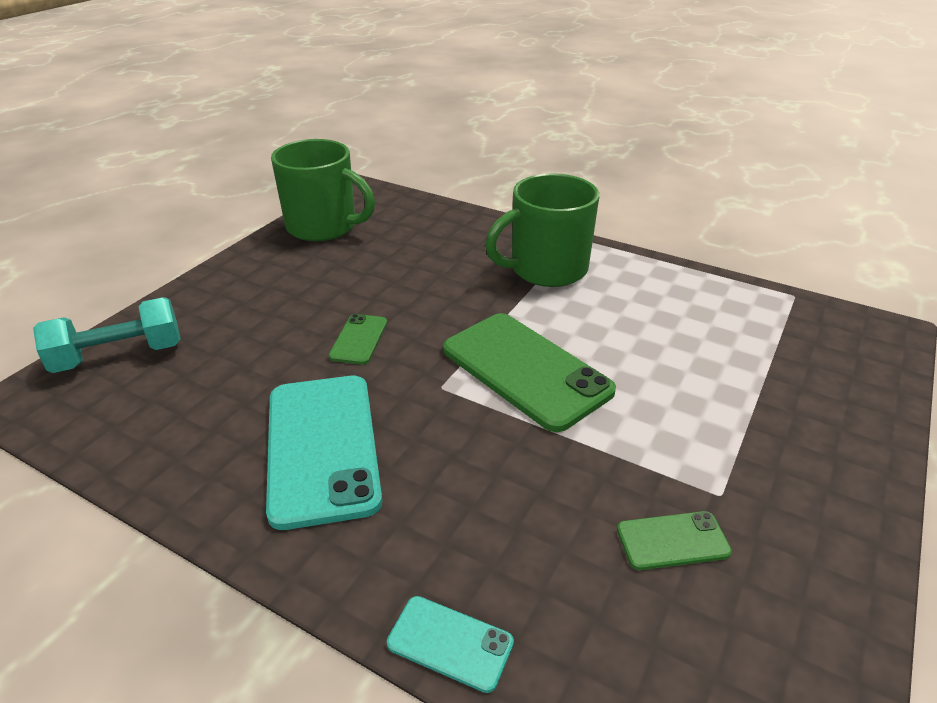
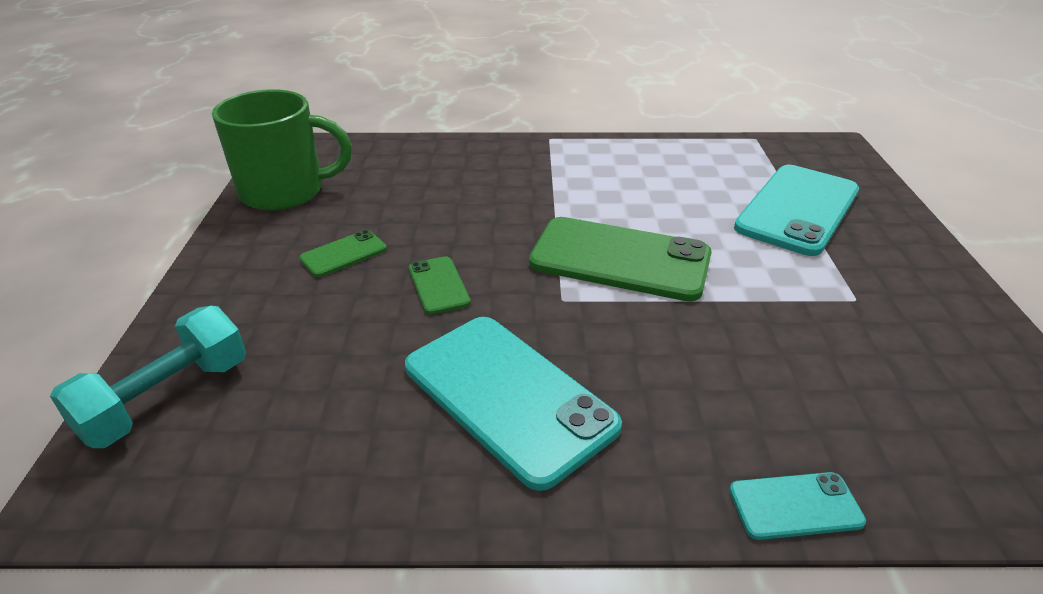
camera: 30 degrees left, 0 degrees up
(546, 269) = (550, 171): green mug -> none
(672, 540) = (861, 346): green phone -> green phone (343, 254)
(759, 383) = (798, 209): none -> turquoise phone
━━━━━━━━━━
» Work to be completed
Leaving out the pictures, output each line above exactly as it is.

» Expected answer
camera: 30 degrees left, 0 degrees up
(546, 269) = (550, 171): green mug -> none
(672, 540) = (861, 346): green phone -> green phone (343, 254)
(759, 383) = (798, 209): none -> turquoise phone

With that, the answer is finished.